→ **Exercise data**:
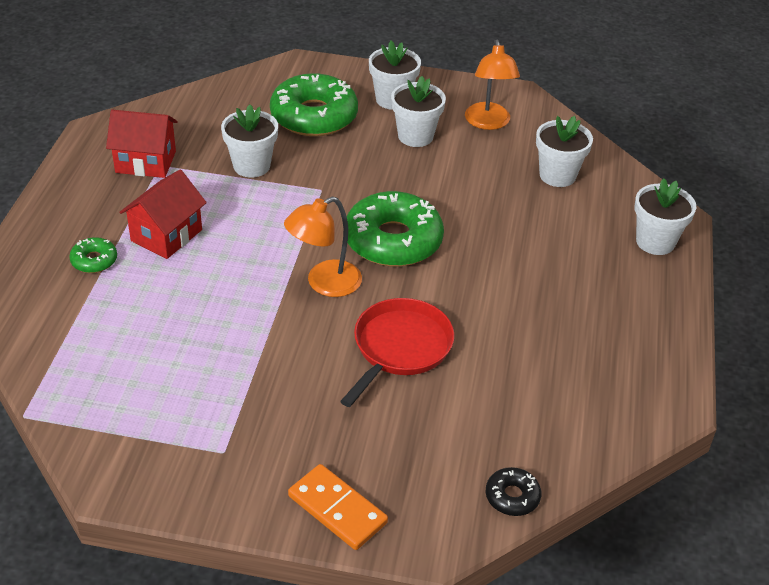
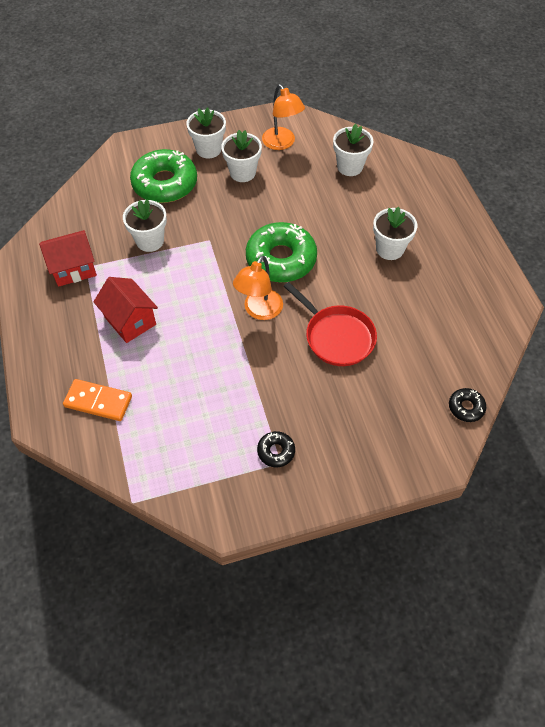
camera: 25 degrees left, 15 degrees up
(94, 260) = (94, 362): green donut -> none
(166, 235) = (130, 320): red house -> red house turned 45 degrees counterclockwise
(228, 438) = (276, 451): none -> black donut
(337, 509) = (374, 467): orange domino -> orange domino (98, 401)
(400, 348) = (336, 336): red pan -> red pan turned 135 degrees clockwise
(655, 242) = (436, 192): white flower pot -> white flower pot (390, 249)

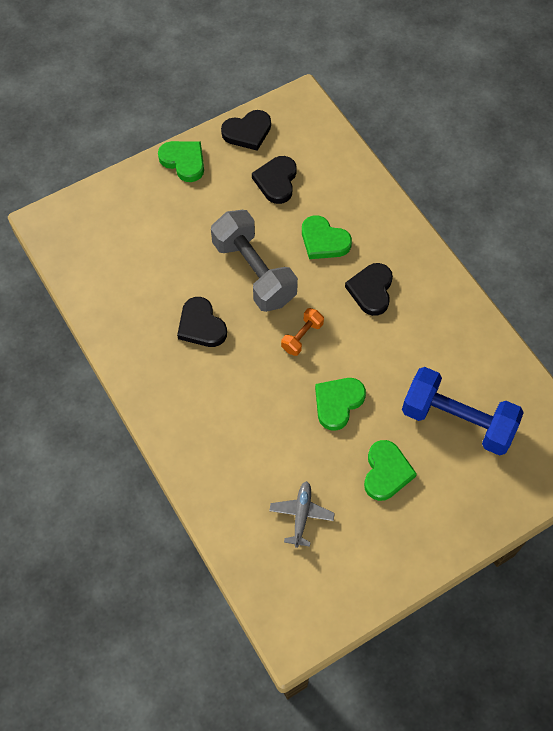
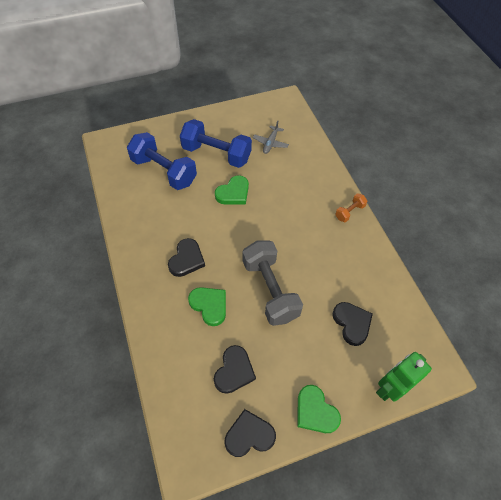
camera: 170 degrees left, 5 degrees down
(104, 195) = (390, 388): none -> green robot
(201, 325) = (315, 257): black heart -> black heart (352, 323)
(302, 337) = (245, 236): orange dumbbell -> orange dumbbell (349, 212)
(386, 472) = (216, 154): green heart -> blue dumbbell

...

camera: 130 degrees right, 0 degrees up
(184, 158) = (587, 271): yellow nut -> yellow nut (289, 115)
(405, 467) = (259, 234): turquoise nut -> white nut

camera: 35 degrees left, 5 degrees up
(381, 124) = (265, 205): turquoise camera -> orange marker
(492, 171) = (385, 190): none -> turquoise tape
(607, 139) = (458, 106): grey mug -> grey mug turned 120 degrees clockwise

...

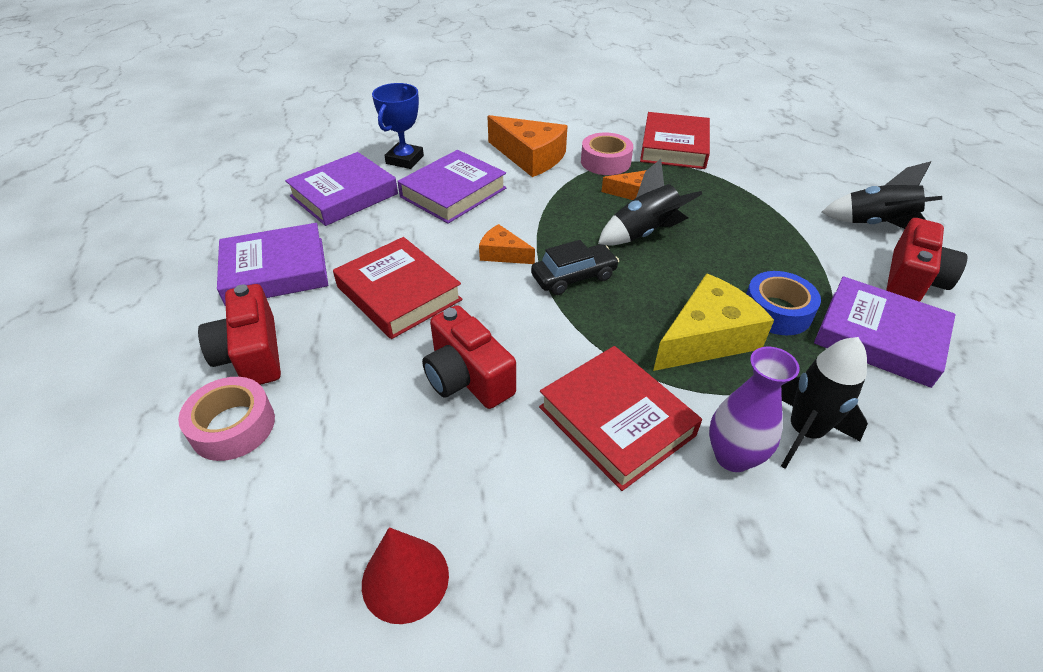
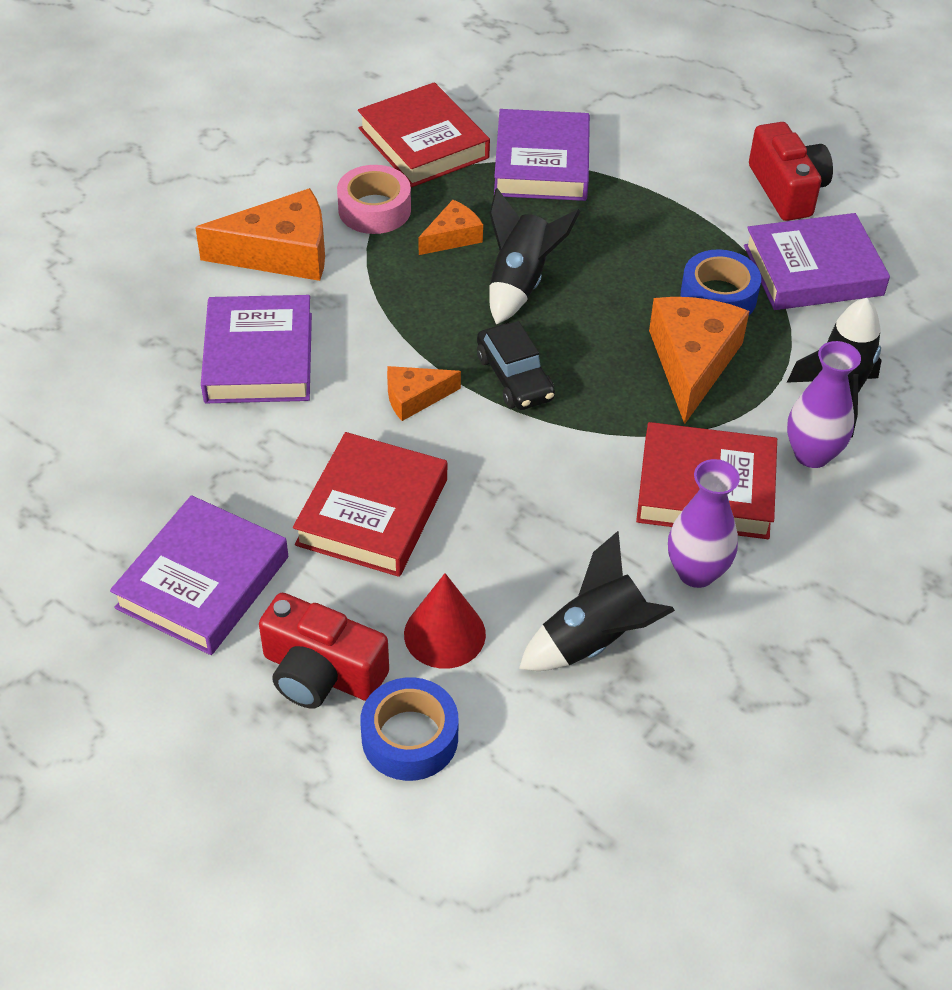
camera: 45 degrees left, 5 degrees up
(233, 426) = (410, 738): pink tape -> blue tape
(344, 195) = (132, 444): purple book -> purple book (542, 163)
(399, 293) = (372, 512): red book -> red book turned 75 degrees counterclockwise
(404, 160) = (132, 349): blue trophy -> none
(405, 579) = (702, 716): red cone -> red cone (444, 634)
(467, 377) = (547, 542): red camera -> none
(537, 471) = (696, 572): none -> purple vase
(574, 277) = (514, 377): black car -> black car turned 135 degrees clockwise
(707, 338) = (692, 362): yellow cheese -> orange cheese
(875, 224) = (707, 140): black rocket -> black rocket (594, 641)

→ **What is needed**: Copy the entries above exactly, but only from the line holding "(404, 160) = (132, 349): blue trophy -> none" through the line holding "(875, 224) = (707, 140): black", both included.

→ **Answer box**:
(404, 160) = (132, 349): blue trophy -> none
(405, 579) = (702, 716): red cone -> red cone (444, 634)
(467, 377) = (547, 542): red camera -> none
(537, 471) = (696, 572): none -> purple vase
(574, 277) = (514, 377): black car -> black car turned 135 degrees clockwise
(707, 338) = (692, 362): yellow cheese -> orange cheese
(875, 224) = (707, 140): black rocket -> black rocket (594, 641)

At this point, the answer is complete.